▸ **Problem description**: Which lines in the data below contain the word "Kelch"? Pull each of them out.

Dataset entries
▼▼▼

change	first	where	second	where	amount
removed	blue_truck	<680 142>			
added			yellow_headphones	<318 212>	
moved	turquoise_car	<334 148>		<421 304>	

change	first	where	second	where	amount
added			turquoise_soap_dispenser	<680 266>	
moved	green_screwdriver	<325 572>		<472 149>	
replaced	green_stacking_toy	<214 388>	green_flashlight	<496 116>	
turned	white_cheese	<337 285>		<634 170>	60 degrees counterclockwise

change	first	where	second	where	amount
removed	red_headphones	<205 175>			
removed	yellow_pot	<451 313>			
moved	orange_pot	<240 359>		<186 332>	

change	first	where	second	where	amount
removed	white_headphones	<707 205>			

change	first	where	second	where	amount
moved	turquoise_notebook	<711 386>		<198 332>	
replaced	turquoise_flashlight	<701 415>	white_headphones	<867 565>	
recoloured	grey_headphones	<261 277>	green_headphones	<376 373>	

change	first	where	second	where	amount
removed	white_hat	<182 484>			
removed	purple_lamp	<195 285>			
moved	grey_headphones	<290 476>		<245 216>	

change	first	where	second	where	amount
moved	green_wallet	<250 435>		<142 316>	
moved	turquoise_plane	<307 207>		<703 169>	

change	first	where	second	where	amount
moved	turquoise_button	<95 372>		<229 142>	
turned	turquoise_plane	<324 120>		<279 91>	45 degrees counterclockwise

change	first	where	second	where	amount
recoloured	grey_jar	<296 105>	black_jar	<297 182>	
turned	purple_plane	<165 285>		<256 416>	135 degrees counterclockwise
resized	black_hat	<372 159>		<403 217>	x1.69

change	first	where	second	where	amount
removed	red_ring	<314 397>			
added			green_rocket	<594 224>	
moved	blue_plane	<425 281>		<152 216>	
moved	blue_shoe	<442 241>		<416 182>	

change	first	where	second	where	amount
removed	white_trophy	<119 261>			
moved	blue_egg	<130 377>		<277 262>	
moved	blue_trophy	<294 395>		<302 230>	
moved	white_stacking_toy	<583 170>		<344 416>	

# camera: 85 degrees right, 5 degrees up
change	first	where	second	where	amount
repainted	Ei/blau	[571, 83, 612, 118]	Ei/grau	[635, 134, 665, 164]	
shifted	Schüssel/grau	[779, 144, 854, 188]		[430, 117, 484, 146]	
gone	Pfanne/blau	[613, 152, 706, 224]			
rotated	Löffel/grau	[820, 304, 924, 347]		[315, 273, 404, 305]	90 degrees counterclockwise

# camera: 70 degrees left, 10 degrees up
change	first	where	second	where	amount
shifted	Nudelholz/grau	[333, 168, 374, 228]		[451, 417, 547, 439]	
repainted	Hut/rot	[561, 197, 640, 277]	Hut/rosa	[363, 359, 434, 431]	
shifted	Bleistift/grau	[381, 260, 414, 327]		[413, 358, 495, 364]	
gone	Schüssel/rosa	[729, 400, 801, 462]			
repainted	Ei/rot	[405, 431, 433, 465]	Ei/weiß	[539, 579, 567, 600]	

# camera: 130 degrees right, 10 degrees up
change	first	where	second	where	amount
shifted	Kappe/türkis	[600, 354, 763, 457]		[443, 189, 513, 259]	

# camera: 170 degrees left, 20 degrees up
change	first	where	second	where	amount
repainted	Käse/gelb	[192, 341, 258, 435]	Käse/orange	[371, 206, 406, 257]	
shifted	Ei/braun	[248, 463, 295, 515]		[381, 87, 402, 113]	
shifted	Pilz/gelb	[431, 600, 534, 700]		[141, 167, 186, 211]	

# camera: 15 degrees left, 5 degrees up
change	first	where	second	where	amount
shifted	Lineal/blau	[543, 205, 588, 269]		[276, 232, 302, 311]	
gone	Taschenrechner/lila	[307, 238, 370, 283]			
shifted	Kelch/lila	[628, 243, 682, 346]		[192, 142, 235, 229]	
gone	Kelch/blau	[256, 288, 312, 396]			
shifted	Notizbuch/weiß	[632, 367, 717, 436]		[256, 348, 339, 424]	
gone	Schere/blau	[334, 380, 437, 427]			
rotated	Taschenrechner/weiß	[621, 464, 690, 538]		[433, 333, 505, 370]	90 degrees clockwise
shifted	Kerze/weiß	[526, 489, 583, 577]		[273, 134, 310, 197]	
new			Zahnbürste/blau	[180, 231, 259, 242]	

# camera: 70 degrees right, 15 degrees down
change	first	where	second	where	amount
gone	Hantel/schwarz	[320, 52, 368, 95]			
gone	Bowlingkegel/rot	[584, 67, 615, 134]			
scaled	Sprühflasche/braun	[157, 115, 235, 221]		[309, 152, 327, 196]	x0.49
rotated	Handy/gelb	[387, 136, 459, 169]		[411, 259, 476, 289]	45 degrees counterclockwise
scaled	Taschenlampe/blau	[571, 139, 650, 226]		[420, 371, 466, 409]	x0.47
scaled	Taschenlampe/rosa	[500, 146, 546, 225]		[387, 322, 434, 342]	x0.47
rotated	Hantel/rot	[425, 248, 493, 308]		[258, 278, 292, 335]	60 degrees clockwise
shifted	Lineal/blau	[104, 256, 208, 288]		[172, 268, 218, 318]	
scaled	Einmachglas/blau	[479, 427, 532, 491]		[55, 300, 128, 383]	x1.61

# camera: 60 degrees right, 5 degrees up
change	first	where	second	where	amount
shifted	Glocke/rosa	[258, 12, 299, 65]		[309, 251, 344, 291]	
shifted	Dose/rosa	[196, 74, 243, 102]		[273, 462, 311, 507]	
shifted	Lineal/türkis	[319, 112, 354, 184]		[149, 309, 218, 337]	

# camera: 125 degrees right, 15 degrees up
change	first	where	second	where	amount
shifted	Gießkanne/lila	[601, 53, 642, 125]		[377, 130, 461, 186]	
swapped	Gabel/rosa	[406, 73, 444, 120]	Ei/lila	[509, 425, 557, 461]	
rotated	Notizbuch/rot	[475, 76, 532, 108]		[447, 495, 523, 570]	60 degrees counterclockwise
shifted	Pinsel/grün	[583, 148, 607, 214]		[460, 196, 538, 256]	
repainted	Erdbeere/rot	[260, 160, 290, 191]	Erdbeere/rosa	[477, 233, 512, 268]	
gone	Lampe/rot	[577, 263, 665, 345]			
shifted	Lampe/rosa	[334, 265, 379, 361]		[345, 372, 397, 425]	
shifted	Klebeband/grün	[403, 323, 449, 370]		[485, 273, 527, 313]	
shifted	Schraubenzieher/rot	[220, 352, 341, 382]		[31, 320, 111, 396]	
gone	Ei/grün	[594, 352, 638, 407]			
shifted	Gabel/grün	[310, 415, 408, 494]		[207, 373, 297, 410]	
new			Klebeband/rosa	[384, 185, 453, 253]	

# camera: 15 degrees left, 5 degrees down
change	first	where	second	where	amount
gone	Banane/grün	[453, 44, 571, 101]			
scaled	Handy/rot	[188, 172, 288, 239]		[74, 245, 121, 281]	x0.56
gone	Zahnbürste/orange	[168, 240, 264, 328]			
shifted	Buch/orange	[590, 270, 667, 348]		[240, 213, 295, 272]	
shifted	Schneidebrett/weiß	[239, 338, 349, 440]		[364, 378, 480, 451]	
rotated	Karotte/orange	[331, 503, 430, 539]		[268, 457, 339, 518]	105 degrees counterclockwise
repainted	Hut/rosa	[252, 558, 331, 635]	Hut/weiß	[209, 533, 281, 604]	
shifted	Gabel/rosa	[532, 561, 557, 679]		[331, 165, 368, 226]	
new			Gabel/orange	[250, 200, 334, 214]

▲▲▲

▸ **Response to this exercise**:
shifted	Kelch/lila	[628, 243, 682, 346]		[192, 142, 235, 229]	
gone	Kelch/blau	[256, 288, 312, 396]			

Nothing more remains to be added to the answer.